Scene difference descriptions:

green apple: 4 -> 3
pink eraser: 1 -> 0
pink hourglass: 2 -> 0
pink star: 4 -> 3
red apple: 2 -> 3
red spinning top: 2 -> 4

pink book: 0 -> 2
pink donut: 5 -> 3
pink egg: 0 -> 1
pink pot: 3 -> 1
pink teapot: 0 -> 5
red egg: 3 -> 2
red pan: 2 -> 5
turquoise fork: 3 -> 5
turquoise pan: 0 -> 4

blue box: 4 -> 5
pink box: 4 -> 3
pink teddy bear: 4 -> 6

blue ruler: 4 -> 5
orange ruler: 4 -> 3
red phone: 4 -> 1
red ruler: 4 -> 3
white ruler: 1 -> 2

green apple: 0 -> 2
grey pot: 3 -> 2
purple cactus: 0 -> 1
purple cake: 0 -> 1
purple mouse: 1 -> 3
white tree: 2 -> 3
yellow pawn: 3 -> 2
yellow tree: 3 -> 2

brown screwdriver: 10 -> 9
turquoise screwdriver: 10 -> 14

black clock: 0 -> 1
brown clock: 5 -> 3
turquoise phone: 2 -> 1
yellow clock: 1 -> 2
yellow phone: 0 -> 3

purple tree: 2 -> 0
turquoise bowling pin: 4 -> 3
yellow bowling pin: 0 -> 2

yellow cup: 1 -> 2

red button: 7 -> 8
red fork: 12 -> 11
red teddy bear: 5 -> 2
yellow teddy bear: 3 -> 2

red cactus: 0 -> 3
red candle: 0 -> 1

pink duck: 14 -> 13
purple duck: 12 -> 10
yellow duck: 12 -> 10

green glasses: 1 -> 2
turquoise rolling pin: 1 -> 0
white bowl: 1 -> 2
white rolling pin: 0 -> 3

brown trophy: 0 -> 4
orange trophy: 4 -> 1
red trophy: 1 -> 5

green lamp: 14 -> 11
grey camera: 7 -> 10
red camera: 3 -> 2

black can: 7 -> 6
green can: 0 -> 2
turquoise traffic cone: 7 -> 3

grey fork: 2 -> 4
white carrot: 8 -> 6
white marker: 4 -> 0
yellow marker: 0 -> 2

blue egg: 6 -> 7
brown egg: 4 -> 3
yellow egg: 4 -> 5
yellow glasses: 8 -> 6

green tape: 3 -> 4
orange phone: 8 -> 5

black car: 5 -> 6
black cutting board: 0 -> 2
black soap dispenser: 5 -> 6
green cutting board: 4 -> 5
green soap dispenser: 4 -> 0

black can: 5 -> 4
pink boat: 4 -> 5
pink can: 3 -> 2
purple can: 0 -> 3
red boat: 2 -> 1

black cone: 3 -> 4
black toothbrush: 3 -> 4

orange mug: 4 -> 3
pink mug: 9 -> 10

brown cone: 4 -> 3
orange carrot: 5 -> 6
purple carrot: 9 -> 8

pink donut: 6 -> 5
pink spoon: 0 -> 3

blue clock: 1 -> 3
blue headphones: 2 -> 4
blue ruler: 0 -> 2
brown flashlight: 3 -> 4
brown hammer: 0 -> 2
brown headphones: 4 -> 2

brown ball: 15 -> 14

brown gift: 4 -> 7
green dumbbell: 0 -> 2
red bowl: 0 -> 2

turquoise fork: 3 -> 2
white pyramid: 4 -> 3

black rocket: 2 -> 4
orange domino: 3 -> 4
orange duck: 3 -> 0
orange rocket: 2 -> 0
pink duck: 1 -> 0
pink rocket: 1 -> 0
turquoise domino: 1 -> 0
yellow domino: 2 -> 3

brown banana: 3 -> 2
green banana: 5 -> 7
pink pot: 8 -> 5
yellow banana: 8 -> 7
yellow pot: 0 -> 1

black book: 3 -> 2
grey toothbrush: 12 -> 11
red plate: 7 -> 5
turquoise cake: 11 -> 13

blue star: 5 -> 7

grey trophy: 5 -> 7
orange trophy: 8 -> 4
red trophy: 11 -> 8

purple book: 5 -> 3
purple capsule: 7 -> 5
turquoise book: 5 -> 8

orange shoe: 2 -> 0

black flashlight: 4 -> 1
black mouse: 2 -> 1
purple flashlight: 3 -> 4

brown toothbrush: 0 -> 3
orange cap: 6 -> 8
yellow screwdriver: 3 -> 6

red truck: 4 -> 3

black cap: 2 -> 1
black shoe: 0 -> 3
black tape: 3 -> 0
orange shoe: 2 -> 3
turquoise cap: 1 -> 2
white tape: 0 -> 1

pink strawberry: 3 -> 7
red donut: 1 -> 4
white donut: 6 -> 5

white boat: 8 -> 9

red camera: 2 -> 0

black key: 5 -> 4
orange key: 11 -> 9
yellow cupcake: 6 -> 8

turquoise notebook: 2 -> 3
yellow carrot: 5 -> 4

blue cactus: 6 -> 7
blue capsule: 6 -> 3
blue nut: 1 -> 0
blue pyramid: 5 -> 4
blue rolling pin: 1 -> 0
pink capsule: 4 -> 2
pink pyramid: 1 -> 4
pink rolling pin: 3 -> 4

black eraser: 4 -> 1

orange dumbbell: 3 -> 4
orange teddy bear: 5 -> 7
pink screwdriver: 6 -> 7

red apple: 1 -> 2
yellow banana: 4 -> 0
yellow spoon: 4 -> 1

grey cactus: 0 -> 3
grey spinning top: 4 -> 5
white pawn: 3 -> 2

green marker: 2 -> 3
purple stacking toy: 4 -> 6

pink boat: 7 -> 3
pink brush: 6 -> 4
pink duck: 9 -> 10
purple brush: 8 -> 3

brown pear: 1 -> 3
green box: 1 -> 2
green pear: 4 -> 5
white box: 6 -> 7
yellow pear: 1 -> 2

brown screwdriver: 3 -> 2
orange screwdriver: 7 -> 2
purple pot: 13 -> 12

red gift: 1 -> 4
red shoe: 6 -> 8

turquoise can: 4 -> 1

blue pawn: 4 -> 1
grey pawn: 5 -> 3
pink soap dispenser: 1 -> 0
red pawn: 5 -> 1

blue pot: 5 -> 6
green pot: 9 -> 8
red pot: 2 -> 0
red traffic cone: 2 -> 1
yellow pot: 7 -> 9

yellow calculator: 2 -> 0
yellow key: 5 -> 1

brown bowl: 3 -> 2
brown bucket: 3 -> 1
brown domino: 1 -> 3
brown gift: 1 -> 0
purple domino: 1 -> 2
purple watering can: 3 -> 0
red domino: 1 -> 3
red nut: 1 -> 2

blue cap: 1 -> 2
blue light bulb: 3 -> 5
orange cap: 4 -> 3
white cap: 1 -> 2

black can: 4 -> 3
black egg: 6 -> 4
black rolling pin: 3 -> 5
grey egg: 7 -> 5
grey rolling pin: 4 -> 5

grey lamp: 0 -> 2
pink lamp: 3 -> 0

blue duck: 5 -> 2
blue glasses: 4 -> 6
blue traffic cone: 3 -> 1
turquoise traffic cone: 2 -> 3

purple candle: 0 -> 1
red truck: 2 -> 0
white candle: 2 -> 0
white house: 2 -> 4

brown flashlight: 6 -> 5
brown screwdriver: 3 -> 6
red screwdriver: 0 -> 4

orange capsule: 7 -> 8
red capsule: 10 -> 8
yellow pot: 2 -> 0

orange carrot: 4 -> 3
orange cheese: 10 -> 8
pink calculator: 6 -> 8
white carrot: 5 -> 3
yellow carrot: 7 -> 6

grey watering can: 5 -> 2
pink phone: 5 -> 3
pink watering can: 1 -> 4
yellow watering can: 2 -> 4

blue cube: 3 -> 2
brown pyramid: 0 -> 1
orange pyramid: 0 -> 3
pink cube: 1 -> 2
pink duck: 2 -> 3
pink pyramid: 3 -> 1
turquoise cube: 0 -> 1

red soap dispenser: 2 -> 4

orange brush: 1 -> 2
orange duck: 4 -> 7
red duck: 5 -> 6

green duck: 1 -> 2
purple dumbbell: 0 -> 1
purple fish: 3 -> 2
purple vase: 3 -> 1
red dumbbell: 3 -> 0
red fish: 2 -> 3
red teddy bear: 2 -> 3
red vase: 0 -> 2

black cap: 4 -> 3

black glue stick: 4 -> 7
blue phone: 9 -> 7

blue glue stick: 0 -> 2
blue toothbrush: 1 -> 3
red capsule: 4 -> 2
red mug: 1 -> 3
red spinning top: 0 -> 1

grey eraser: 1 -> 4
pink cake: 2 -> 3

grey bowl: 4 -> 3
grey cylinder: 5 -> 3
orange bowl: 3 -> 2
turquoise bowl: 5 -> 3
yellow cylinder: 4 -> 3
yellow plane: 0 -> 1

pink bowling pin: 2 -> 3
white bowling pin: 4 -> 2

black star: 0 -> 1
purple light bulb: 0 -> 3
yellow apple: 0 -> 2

Your goal:
Provide solely the number of lines in the data that include the word "screwdriver".

Finished task:
8